§ **Data items**
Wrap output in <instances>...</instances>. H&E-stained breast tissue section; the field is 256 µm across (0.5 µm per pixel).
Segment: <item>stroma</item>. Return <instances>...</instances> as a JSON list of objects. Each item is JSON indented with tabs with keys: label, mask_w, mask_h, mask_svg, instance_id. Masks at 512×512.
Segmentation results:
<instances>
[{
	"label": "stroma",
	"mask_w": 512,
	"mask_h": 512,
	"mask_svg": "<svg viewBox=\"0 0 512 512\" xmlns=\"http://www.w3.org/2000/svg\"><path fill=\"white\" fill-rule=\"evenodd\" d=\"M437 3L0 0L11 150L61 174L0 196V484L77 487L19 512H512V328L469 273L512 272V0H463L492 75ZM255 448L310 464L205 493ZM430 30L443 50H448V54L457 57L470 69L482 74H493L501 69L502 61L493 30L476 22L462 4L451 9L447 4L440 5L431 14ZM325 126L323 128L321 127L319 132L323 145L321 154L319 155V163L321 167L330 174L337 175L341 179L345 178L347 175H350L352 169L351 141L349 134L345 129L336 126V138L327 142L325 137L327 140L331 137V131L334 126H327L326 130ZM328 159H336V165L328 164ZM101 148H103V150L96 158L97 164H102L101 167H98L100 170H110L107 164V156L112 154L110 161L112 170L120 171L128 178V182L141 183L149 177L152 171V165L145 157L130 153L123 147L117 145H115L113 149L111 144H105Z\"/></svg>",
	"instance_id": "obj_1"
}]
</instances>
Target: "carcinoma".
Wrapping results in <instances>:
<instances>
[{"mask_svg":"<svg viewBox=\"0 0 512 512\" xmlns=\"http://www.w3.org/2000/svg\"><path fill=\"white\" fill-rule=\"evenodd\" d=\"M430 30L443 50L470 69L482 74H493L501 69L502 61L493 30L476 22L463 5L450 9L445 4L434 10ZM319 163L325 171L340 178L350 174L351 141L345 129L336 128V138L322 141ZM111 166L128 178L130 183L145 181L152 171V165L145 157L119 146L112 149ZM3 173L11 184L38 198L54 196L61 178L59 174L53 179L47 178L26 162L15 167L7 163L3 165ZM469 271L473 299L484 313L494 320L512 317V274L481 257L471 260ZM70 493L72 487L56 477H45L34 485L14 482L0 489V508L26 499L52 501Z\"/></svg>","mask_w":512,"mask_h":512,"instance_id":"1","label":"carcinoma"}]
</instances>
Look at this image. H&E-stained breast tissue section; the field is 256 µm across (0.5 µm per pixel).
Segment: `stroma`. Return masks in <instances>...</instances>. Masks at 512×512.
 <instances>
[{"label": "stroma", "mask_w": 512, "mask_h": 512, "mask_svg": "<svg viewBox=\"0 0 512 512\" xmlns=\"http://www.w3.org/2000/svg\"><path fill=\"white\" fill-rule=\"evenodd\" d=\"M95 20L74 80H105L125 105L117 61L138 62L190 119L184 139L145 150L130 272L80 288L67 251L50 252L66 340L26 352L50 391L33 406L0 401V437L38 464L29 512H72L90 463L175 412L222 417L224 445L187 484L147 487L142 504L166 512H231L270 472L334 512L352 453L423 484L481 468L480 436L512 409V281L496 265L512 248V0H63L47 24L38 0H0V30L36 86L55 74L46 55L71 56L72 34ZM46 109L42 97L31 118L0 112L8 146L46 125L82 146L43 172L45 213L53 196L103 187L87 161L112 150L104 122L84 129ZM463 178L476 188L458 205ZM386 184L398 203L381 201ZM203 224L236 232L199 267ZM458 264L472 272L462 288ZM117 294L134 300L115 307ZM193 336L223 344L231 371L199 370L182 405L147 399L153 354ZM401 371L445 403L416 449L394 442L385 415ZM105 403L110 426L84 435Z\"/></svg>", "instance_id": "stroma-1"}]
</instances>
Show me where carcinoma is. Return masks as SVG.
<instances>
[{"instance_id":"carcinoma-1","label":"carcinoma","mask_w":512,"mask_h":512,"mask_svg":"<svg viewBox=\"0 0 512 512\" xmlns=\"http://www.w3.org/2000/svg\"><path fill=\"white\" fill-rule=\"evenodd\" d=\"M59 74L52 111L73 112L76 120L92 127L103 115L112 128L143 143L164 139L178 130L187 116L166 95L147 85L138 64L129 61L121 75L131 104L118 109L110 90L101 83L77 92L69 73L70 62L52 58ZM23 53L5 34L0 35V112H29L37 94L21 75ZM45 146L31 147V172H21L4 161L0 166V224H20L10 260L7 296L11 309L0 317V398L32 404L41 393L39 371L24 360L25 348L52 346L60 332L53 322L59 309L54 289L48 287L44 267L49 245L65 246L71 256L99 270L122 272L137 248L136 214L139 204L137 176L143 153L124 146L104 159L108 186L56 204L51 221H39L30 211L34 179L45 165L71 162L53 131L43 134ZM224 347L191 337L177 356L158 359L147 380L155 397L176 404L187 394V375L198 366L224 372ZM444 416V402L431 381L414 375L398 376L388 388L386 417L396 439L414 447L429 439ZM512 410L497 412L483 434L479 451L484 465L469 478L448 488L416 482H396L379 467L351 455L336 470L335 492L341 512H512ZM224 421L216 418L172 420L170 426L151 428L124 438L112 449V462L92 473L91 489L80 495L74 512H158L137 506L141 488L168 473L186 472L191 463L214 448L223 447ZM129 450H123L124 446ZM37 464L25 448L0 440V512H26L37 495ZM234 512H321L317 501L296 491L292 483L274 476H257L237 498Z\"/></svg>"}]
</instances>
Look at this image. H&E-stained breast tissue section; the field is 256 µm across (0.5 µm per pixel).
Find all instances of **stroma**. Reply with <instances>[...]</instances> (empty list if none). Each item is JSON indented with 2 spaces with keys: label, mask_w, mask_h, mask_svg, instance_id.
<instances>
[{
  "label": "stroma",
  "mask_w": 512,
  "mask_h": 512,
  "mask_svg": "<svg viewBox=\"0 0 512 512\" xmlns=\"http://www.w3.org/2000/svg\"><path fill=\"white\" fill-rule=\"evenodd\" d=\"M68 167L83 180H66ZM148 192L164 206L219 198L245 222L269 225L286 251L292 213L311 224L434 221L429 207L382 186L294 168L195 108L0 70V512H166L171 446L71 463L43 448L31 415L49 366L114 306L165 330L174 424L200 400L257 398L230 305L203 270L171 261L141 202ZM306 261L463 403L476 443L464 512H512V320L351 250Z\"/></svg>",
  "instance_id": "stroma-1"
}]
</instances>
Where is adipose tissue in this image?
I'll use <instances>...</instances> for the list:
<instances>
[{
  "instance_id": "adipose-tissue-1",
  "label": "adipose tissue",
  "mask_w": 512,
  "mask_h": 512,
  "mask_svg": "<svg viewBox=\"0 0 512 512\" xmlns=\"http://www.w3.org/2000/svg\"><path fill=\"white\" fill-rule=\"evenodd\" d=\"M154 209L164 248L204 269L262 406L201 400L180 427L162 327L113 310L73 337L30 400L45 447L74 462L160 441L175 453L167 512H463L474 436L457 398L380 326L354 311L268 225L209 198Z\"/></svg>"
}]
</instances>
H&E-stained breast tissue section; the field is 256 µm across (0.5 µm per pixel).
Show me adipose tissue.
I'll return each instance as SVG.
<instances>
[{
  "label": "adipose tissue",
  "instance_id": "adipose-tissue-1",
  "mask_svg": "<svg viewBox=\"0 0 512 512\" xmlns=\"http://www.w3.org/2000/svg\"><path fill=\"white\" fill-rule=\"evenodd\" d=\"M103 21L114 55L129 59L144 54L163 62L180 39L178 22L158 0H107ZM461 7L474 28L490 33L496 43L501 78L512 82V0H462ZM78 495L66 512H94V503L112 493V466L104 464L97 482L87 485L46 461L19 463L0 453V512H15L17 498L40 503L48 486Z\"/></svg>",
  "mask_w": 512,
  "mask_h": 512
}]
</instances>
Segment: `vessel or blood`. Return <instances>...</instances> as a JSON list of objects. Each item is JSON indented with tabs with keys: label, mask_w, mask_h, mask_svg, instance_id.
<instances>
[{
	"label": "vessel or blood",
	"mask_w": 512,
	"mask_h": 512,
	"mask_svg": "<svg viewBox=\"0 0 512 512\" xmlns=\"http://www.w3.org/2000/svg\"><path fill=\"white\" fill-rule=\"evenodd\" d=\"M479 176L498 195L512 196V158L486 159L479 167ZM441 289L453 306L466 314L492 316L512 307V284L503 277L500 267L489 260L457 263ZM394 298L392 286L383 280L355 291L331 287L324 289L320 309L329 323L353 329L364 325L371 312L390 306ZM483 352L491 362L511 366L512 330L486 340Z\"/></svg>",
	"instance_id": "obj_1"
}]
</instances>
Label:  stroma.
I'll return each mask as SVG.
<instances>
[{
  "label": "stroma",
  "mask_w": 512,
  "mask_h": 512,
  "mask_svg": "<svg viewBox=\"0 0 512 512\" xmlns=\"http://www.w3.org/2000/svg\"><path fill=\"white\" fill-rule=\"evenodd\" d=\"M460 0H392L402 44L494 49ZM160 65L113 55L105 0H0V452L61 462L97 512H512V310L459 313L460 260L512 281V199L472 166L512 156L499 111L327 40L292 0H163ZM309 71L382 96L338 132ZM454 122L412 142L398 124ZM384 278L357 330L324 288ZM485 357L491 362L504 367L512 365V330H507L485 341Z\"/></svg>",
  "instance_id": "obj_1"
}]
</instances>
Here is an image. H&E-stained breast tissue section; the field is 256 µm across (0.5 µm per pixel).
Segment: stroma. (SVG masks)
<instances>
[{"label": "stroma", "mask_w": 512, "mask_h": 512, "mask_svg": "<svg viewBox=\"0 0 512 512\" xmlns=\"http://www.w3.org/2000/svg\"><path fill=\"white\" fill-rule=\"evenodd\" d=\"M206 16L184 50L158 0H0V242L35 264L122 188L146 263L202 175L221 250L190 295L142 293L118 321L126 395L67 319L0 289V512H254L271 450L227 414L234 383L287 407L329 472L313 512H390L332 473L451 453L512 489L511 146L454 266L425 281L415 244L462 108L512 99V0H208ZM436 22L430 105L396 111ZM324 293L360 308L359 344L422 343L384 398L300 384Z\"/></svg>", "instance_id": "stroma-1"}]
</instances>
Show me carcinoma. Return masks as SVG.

§ **Stated problem**
Copy out every line of the material above that mentions the word "field".

§ **Solution below**
Wrap output in <instances>...</instances>. H&E-stained breast tissue section; the field is 256 µm across (0.5 µm per pixel).
Look at this image. H&E-stained breast tissue section; the field is 256 µm across (0.5 µm per pixel).
Look at this image. H&E-stained breast tissue section; the field is 256 µm across (0.5 µm per pixel).
H&E-stained breast tissue section; the field is 256 µm across (0.5 µm per pixel).
Here is an image. H&E-stained breast tissue section; the field is 256 µm across (0.5 µm per pixel).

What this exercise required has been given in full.